- Action item -
Output exactly the first line of the listing and each line after it, through the line that contains "D8: diode 1N914"; add nothing else.

--- --- ---

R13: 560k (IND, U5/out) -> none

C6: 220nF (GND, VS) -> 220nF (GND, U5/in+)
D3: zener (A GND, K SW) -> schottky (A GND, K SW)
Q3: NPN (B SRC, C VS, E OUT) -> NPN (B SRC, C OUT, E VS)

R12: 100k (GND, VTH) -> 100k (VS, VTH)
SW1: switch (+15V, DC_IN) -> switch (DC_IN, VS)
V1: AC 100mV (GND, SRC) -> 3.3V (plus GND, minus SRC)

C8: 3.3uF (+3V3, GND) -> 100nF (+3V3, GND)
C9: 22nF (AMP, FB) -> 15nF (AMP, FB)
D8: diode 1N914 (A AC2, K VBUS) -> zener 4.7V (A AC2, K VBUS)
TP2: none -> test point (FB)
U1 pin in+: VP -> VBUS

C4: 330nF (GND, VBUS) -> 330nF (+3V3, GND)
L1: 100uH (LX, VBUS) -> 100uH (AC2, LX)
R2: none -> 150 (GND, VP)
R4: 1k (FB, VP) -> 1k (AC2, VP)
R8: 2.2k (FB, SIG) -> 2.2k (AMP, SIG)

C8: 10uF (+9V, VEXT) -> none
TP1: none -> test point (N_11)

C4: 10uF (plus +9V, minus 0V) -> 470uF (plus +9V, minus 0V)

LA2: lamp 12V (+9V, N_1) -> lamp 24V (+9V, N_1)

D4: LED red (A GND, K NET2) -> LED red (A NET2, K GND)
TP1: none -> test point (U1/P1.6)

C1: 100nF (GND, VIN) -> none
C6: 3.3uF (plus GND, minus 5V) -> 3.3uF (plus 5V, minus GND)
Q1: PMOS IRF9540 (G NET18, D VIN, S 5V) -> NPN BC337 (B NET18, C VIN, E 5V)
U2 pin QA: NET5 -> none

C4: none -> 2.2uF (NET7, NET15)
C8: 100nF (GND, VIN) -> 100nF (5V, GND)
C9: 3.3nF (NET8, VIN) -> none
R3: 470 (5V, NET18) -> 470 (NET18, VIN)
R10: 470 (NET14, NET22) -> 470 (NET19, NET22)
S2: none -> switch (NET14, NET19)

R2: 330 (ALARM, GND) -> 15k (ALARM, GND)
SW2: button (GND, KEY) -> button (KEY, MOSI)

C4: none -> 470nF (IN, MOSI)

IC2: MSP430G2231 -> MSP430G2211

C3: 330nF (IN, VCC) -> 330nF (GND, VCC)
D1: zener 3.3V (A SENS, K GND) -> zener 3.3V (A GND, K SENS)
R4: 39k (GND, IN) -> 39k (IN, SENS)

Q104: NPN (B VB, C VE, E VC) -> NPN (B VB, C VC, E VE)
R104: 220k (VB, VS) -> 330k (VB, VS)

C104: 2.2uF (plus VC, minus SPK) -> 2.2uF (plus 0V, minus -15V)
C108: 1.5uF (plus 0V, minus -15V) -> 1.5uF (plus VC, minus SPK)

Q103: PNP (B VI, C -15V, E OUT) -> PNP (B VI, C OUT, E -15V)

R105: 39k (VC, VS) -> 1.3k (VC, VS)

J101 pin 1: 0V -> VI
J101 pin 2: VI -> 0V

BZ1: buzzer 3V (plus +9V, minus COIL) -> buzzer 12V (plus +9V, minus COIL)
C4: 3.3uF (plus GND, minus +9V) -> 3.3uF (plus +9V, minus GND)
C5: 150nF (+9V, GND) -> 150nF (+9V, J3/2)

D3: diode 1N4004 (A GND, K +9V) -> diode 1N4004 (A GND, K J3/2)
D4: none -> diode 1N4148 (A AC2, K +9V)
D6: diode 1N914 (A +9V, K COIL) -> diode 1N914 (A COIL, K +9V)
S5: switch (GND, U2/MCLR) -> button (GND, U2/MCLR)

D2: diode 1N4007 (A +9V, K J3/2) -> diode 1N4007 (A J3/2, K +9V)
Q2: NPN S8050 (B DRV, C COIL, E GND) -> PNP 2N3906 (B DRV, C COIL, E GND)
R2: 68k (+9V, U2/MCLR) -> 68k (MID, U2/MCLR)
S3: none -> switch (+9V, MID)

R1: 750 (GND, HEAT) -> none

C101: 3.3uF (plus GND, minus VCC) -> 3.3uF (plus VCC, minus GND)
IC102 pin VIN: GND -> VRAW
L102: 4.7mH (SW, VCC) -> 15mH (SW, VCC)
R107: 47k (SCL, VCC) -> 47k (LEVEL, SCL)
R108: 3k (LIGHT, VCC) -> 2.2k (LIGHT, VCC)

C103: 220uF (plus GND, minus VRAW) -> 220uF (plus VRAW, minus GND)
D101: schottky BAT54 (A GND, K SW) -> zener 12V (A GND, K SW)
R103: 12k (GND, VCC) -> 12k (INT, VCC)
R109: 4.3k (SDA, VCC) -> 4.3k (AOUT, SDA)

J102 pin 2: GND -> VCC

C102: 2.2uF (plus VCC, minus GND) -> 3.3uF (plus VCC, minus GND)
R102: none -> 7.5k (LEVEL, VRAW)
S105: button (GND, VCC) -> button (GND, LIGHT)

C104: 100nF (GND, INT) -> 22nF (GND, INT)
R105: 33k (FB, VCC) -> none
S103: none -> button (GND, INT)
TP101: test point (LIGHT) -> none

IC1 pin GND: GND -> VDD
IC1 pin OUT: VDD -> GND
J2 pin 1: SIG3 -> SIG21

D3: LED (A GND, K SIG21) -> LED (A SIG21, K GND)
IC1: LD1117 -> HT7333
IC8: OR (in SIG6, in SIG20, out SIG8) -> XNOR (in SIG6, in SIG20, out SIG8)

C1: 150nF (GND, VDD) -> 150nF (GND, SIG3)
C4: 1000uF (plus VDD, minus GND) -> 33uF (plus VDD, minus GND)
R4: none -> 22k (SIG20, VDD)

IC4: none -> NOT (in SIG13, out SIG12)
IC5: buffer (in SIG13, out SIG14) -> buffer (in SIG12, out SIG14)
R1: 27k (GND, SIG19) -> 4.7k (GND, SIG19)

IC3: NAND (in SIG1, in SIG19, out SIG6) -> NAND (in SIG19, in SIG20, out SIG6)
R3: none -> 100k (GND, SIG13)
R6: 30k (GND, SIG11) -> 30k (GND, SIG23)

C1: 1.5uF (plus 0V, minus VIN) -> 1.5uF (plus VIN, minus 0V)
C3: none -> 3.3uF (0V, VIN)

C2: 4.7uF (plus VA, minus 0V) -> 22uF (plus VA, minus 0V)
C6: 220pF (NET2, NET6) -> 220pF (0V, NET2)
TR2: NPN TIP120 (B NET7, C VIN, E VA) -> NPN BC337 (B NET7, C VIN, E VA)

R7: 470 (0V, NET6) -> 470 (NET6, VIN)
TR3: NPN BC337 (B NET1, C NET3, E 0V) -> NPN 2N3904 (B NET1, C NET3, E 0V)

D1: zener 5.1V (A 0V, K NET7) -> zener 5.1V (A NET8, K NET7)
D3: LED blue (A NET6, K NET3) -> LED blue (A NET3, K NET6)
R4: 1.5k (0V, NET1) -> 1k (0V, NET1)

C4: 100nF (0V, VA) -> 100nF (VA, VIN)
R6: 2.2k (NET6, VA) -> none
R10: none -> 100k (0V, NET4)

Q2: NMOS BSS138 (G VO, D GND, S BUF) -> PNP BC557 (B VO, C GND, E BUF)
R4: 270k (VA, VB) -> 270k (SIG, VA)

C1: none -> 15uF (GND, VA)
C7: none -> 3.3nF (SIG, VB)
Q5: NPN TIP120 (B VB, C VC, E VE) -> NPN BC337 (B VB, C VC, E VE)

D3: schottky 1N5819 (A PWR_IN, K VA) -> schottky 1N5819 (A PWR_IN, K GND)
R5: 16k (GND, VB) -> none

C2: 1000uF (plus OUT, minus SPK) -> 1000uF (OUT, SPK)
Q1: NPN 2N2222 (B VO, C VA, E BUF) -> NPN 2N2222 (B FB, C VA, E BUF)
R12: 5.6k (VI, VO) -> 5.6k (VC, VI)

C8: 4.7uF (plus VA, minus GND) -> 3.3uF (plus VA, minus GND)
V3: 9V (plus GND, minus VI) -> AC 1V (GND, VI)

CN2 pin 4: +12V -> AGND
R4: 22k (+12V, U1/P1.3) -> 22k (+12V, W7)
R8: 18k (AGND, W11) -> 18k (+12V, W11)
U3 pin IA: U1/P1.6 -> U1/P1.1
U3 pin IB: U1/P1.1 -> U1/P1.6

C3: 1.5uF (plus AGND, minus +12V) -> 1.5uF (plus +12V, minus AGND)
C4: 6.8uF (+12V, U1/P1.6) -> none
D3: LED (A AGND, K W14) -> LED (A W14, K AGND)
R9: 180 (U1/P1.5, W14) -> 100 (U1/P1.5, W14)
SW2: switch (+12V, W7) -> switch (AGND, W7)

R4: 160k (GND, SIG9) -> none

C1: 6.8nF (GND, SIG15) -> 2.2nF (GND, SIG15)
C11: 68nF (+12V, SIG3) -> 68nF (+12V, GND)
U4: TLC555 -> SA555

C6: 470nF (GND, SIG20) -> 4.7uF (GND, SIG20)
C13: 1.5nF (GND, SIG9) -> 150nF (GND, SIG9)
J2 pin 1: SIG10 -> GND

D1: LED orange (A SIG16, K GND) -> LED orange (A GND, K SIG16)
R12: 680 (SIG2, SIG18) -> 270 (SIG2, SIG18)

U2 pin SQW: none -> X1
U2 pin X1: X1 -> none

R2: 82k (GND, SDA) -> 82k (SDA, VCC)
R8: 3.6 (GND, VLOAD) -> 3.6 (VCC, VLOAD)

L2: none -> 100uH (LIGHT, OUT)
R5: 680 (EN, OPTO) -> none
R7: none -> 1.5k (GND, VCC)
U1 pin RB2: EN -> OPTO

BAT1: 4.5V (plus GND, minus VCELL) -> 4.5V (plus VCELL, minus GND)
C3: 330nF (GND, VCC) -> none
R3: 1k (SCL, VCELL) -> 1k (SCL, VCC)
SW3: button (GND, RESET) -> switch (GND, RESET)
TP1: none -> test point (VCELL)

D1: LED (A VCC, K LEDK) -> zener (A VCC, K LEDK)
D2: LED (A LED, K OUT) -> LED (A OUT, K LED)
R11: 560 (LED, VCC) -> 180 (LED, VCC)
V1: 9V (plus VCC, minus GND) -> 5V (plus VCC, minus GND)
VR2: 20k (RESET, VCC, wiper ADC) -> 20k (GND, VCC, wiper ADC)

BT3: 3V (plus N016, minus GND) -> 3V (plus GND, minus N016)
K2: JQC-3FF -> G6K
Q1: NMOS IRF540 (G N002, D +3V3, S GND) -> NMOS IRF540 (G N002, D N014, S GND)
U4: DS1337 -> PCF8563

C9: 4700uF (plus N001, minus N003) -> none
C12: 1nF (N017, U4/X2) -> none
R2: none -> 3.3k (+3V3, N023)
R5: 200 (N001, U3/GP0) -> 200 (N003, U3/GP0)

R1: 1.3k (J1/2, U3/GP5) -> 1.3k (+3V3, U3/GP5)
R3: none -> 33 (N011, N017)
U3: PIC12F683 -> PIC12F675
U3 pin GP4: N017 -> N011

--- --- ---

- Written response -
R13: 560k (IND, U5/out) -> none

C6: 220nF (GND, VS) -> 220nF (GND, U5/in+)
D3: zener (A GND, K SW) -> schottky (A GND, K SW)
Q3: NPN (B SRC, C VS, E OUT) -> NPN (B SRC, C OUT, E VS)

R12: 100k (GND, VTH) -> 100k (VS, VTH)
SW1: switch (+15V, DC_IN) -> switch (DC_IN, VS)
V1: AC 100mV (GND, SRC) -> 3.3V (plus GND, minus SRC)

C8: 3.3uF (+3V3, GND) -> 100nF (+3V3, GND)
C9: 22nF (AMP, FB) -> 15nF (AMP, FB)
D8: diode 1N914 (A AC2, K VBUS) -> zener 4.7V (A AC2, K VBUS)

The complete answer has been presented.